Object change descriptions
========================

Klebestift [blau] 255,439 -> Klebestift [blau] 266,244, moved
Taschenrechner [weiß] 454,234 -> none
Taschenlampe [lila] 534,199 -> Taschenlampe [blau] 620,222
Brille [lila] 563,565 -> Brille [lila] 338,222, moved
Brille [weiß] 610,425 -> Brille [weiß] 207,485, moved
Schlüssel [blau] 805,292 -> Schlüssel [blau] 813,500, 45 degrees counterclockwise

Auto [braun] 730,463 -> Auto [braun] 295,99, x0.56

========================

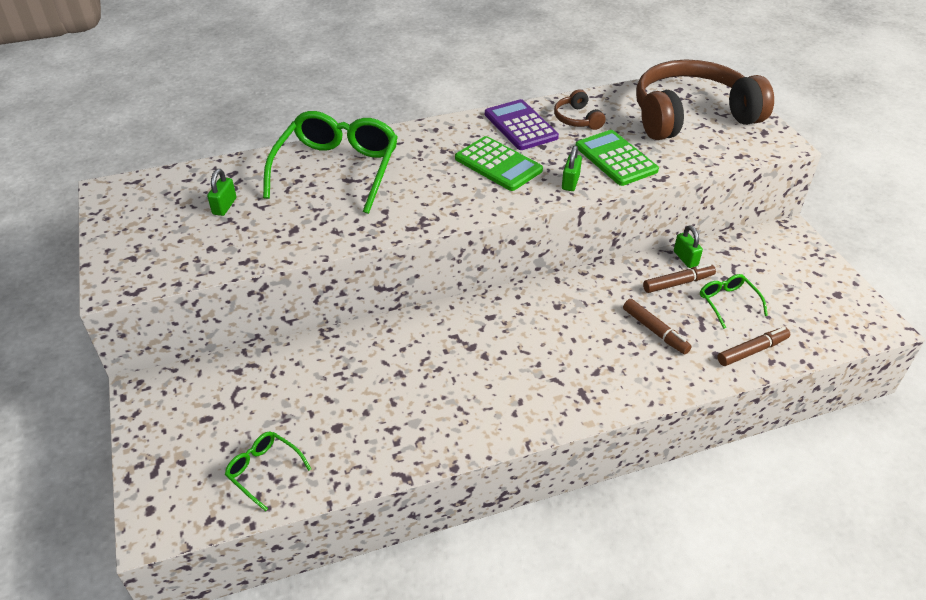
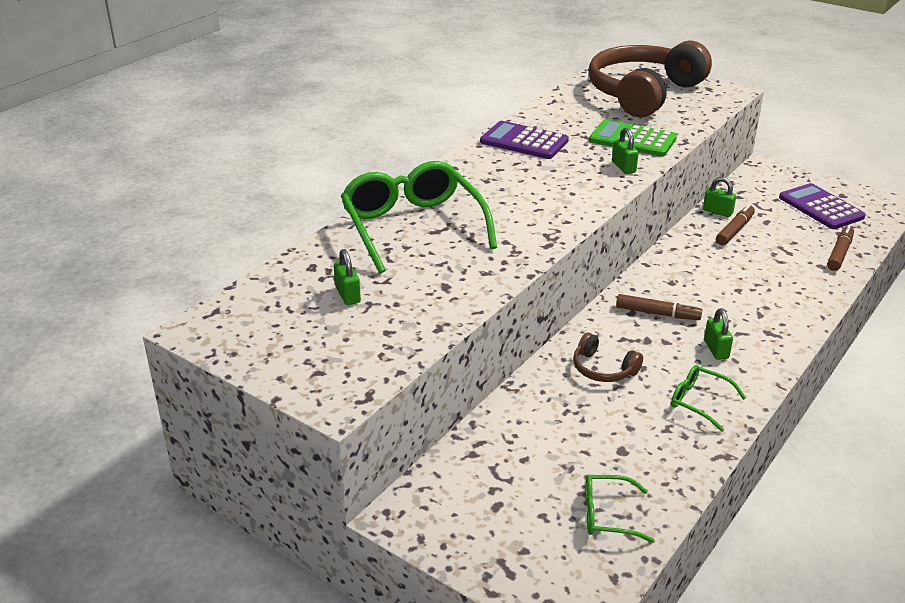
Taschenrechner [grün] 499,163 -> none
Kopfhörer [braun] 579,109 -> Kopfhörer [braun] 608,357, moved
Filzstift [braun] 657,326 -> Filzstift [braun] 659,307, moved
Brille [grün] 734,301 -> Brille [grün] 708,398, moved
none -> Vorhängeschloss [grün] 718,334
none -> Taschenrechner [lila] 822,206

========================

Which of the lines above contain "weiß"? Return them all.

Task output:
Taschenrechner [weiß] 454,234 -> none
Brille [weiß] 610,425 -> Brille [weiß] 207,485, moved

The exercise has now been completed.